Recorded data
++++++++
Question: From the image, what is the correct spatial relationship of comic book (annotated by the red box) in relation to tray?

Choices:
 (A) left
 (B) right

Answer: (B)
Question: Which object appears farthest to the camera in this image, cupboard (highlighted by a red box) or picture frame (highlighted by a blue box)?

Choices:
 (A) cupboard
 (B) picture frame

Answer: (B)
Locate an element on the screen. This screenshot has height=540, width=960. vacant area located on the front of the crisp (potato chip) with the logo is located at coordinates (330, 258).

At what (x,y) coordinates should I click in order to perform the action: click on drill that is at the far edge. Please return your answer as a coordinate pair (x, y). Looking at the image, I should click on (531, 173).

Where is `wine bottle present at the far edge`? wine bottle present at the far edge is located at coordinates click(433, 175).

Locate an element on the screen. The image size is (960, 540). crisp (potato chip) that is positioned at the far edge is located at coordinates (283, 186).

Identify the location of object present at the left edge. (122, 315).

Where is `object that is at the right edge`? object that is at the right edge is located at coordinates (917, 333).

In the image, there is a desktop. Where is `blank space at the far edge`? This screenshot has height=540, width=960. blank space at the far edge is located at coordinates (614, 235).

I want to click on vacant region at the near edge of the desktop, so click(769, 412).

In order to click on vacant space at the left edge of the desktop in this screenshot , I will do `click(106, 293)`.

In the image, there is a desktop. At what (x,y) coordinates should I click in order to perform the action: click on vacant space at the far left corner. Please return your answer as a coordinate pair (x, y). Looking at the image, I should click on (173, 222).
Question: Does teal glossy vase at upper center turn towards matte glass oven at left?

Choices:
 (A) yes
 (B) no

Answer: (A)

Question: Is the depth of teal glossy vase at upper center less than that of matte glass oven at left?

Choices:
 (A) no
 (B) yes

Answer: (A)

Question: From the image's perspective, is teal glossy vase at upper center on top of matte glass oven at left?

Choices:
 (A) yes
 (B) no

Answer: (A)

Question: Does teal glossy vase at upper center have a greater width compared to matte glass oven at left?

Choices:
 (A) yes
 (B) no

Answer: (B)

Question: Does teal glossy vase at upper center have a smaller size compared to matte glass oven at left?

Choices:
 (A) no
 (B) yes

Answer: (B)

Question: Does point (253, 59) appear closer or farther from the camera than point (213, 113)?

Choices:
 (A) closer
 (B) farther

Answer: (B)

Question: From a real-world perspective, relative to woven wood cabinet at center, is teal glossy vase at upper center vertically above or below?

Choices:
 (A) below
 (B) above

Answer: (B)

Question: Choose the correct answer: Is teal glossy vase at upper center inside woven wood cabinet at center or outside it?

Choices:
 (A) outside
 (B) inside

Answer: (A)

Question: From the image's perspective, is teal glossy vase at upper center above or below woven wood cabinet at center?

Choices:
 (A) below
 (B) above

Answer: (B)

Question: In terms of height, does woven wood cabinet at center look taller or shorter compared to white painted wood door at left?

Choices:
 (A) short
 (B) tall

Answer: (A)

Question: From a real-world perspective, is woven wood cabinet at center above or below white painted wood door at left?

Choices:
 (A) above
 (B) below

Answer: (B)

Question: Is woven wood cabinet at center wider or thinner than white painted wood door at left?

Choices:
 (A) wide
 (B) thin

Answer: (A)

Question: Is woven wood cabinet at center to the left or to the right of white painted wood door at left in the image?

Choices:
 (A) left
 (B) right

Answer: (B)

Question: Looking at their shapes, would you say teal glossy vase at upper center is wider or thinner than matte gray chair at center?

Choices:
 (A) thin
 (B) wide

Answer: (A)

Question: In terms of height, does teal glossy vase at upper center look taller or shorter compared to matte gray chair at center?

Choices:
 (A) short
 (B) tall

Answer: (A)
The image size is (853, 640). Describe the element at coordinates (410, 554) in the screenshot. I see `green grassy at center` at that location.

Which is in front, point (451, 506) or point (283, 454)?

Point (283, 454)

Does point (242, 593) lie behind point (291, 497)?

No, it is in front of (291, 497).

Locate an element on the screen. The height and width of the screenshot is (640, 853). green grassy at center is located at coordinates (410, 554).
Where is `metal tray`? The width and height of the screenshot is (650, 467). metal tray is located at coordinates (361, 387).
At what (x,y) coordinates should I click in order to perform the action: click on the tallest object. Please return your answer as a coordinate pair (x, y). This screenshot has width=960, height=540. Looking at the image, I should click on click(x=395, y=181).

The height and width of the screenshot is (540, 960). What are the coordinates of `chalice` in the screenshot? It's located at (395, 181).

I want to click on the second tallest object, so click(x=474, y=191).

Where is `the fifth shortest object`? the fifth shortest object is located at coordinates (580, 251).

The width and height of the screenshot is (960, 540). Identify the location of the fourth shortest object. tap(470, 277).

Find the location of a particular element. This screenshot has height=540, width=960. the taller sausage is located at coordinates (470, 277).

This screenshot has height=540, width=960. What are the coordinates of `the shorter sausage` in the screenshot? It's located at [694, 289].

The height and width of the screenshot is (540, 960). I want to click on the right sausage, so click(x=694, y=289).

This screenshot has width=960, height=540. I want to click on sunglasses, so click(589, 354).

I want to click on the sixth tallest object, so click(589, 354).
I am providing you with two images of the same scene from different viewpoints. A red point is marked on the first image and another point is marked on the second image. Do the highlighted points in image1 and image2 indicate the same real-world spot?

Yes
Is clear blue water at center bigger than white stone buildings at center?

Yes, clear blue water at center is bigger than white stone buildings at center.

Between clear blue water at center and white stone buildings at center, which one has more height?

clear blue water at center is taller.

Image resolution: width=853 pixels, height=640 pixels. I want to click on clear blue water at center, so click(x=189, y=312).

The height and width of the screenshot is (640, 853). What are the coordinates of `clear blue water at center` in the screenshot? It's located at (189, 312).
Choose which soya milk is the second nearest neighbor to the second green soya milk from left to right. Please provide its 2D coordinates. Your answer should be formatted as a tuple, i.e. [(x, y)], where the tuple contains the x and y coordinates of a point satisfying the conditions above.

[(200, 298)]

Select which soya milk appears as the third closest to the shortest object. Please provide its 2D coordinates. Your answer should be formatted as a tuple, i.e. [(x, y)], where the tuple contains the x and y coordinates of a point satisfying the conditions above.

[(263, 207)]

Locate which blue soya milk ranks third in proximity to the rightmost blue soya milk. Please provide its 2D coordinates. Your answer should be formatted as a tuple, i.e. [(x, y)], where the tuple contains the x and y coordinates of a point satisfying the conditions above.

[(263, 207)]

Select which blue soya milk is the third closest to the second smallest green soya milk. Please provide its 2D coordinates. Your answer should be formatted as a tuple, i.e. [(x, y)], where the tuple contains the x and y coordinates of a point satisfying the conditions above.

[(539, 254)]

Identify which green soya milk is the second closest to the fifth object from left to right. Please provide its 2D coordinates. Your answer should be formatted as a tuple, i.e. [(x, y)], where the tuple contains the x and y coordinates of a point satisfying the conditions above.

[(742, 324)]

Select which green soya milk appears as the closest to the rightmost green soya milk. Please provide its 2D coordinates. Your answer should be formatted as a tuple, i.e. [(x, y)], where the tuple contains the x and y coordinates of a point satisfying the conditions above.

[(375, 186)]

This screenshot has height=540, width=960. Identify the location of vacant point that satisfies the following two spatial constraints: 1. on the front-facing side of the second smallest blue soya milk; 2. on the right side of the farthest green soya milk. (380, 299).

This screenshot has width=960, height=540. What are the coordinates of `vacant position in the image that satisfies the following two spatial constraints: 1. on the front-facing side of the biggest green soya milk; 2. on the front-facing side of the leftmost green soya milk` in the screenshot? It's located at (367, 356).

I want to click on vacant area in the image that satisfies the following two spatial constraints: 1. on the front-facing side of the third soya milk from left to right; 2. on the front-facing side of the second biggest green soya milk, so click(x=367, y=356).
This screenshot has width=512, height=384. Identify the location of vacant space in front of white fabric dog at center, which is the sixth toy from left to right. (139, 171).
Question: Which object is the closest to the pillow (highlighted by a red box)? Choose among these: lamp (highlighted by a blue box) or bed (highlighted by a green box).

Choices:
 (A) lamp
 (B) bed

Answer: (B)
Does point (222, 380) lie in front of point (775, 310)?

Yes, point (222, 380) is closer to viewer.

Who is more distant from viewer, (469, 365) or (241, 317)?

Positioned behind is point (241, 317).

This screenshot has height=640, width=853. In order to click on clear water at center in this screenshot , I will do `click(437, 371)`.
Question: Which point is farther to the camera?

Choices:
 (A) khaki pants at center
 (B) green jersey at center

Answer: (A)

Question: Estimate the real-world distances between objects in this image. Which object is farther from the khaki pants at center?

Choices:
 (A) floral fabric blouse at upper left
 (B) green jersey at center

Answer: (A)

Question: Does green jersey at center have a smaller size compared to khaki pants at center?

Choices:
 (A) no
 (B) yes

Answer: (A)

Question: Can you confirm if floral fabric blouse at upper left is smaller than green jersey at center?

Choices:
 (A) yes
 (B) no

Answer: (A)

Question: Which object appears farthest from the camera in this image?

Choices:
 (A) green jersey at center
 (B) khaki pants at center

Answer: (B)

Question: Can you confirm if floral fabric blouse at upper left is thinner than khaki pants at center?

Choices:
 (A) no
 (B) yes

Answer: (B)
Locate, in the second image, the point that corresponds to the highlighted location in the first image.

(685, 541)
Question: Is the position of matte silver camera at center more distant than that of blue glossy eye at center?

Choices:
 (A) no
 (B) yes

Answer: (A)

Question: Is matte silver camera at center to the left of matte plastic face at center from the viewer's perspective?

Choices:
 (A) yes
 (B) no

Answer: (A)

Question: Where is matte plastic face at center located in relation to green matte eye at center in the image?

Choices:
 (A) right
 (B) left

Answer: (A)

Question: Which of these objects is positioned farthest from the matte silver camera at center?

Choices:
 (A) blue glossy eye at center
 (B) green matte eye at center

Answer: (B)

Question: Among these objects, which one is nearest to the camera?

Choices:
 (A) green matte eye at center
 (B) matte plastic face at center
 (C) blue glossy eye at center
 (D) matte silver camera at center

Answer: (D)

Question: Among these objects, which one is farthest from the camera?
++++++++
- [What you will do] How many lines of the data above contain the string "real" with matching case? Reply with the number only.

- [Written answer] 4